## Task to complete:
Should any entry seem unclear, still set it down exactly as given, along with all the others.

## Data supplied:
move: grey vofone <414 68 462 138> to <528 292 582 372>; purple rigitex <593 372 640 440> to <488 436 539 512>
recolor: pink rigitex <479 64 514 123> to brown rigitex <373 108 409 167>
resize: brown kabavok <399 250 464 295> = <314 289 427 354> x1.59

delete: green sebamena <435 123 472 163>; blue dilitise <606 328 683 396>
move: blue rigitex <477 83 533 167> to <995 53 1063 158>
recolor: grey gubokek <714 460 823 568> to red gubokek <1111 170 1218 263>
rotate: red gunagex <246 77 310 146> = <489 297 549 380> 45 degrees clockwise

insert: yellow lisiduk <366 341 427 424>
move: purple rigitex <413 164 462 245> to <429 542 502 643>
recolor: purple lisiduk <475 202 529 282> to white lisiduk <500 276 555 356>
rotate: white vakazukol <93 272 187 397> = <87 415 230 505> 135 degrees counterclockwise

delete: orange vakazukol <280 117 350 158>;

## Task answer:
move: grey vofone <414 68 462 138> to <528 292 582 372>; purple rigitex <593 372 640 440> to <488 436 539 512>
recolor: pink rigitex <479 64 514 123> to brown rigitex <373 108 409 167>
resize: brown kabavok <399 250 464 295> = <314 289 427 354> x1.59

delete: green sebamena <435 123 472 163>; blue dilitise <606 328 683 396>
move: blue rigitex <477 83 533 167> to <995 53 1063 158>
recolor: grey gubokek <714 460 823 568> to red gubokek <1111 170 1218 263>
rotate: red gunagex <246 77 310 146> = <489 297 549 380> 45 degrees clockwise

insert: yellow lisiduk <366 341 427 424>
move: purple rigitex <413 164 462 245> to <429 542 502 643>
recolor: purple lisiduk <475 202 529 282> to white lisiduk <500 276 555 356>
rotate: white vakazukol <93 272 187 397> = <87 415 230 505> 135 degrees counterclockwise

delete: orange vakazukol <280 117 350 158>;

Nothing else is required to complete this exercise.